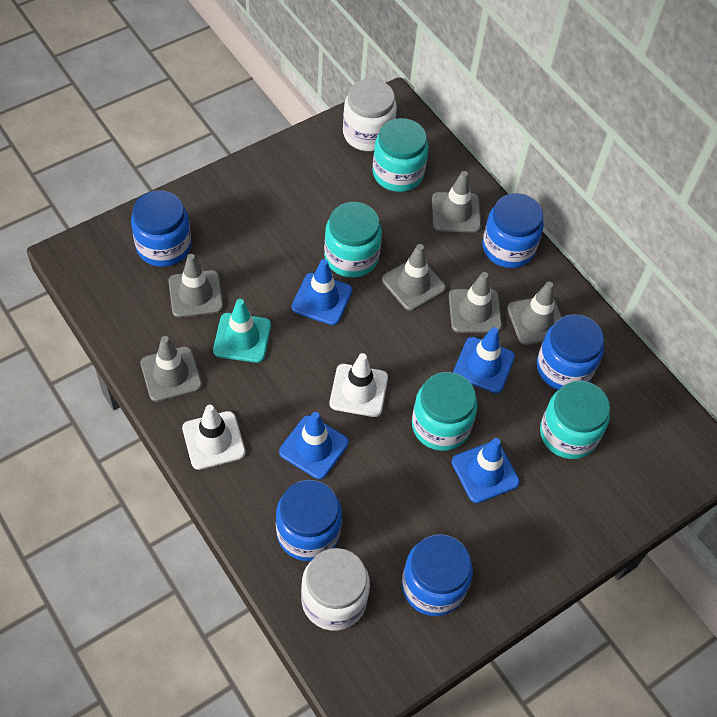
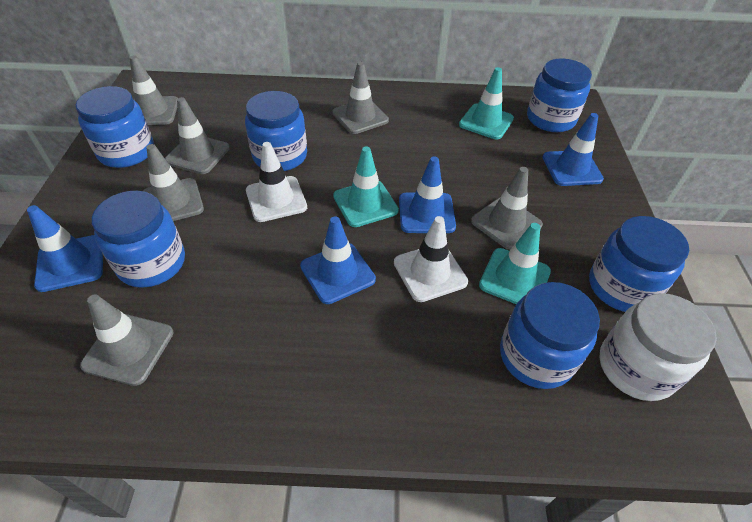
blue jar: 5 -> 6
turquoise jar: 4 -> 0
turquoise traffic cone: 1 -> 3
white jar: 2 -> 1

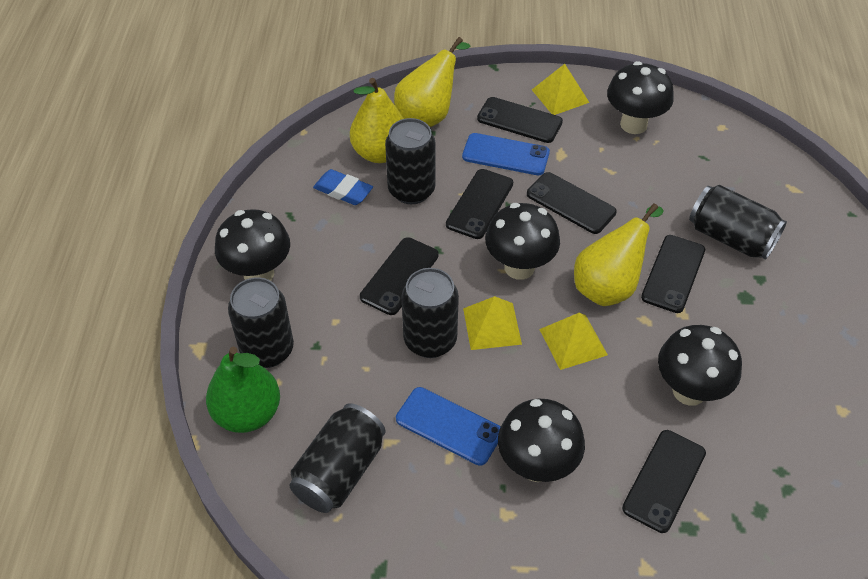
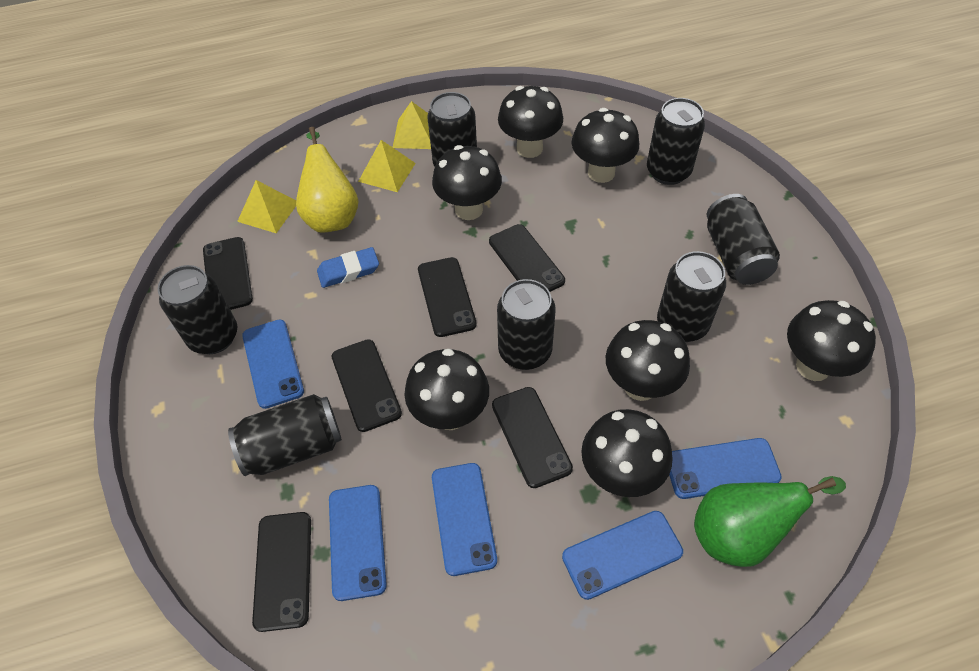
black can: 5 -> 7
black mushroom: 5 -> 7
blue phone: 2 -> 5
yellow pear: 3 -> 1

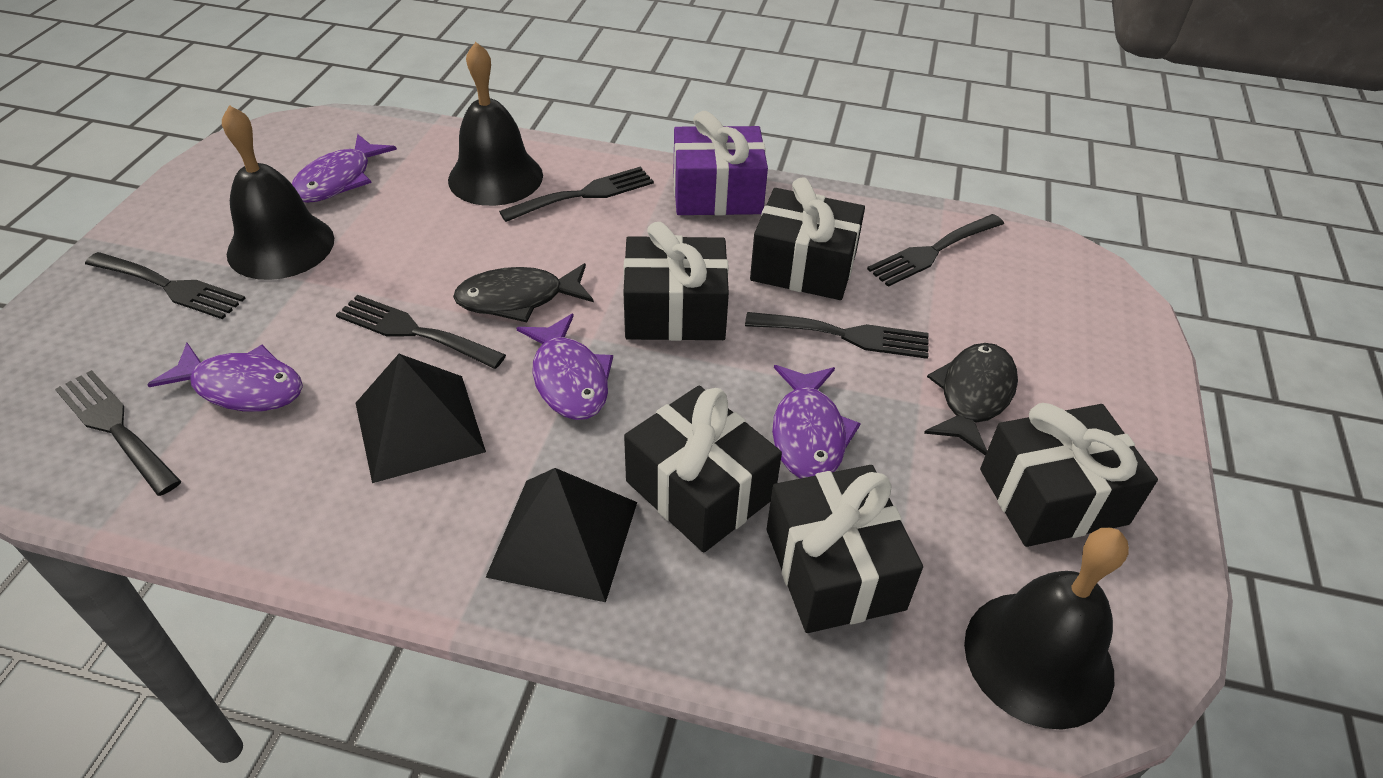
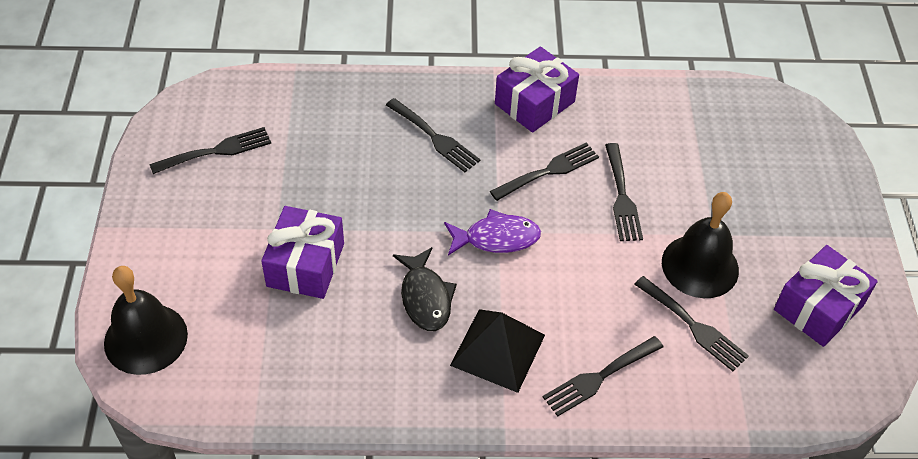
black bell: 3 -> 2
black fish: 2 -> 1
black gift: 5 -> 0
black pyramid: 2 -> 1
purple fish: 4 -> 1
purple gift: 1 -> 3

****************************************

None of the pictures should be copied, but every record above must be returned exactly.

blue jar: 5 -> 6
turquoise jar: 4 -> 0
turquoise traffic cone: 1 -> 3
white jar: 2 -> 1

black can: 5 -> 7
black mushroom: 5 -> 7
blue phone: 2 -> 5
yellow pear: 3 -> 1

black bell: 3 -> 2
black fish: 2 -> 1
black gift: 5 -> 0
black pyramid: 2 -> 1
purple fish: 4 -> 1
purple gift: 1 -> 3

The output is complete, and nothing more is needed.